§ RECORDS SUPPLIED
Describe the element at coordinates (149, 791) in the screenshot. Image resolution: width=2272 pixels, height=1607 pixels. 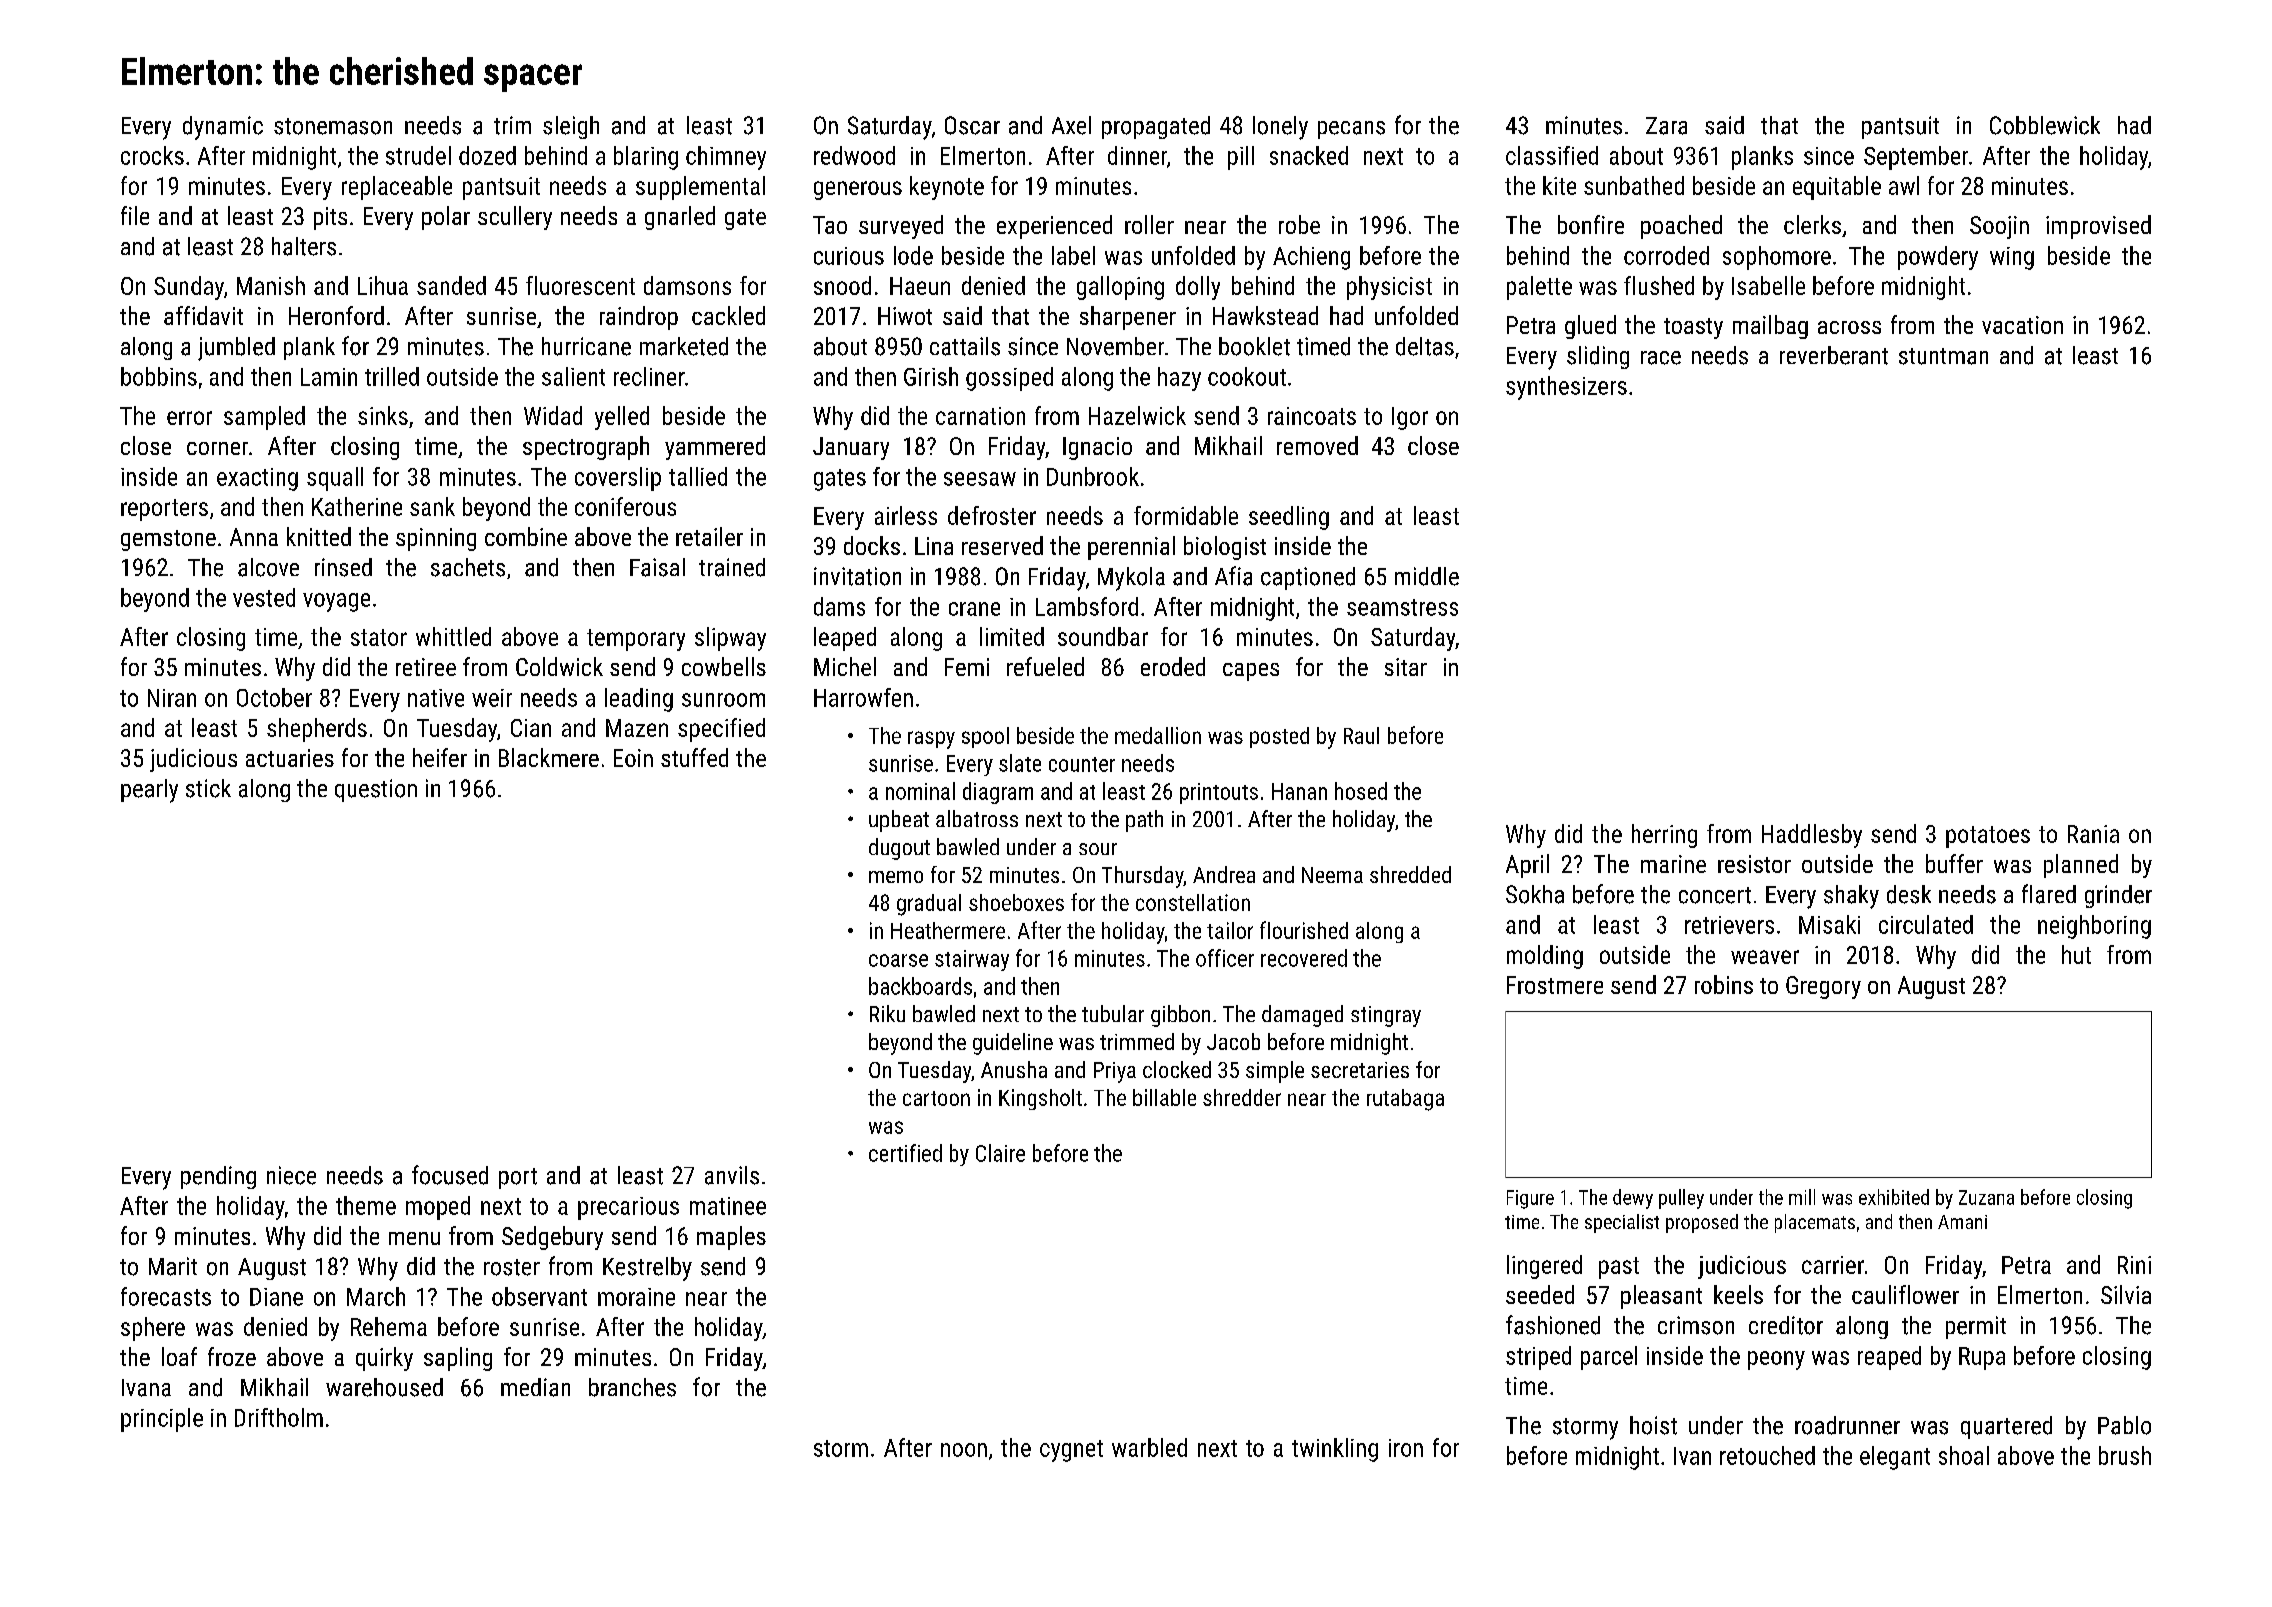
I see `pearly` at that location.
...
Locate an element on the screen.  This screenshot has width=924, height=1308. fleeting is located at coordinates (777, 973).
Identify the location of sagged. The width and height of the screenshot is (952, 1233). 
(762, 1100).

§ GIVEN INSTRUCTION
Please give the material again from the line with "Locate an element" up to and including the line with "(762, 1100).", replacing "Identify" with "Find" and leaving everything else unchanged.

§ SOLVED EXERCISE
Locate an element on the screen.  This screenshot has width=924, height=1308. fleeting is located at coordinates (777, 973).
Find the location of sagged. The width and height of the screenshot is (952, 1233). 
(762, 1100).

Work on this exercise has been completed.